Data entries
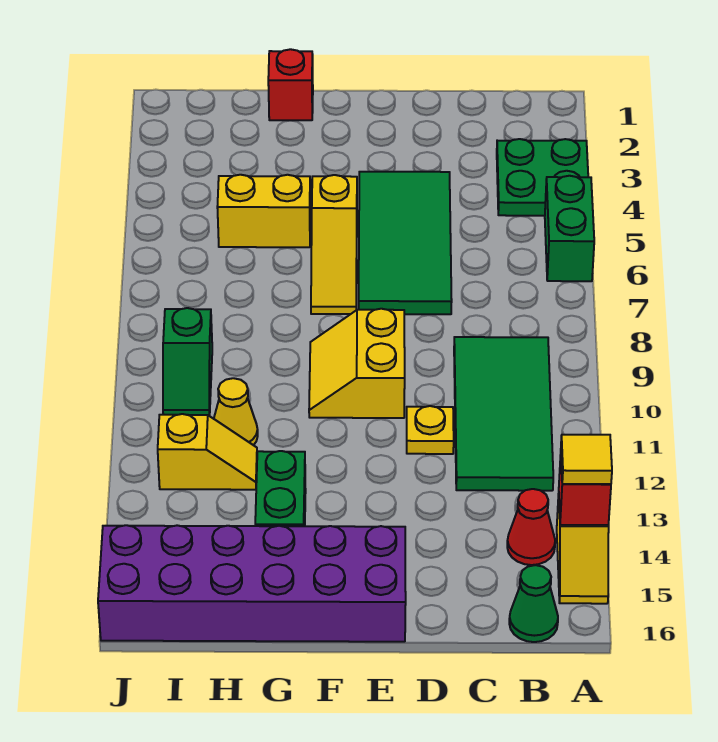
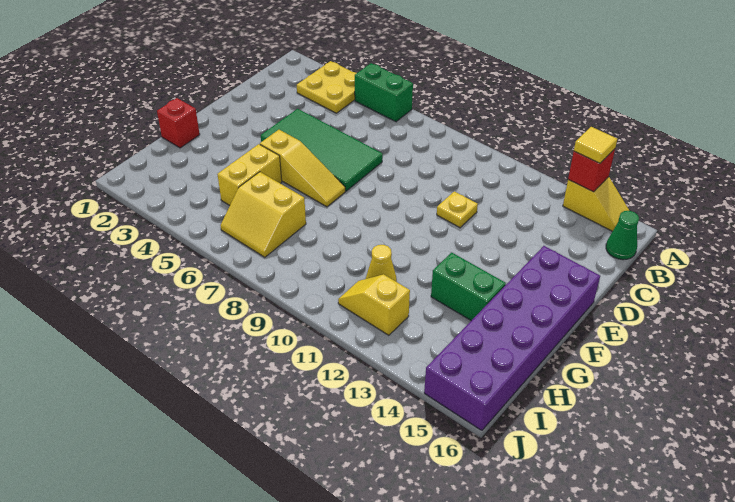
green plate A3:B4 level 1 -> yellow plate A3:B4 level 1
green tile B9:C12 level 1 -> none
red cone B14 level 1 -> none
yellow slope E9:F10 level 1 top E -> yellow slope H6:I7 level 1 top H
yellow slope H12:I12 level 1 top I -> yellow slope I11:I12 level 1 top 12
green slope I9:I10 level 1 top 9 -> none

Exercise details. From the records above, copy every line that holds the word "slope".

Task result.
yellow slope E9:F10 level 1 top E -> yellow slope H6:I7 level 1 top H
yellow slope H12:I12 level 1 top I -> yellow slope I11:I12 level 1 top 12
green slope I9:I10 level 1 top 9 -> none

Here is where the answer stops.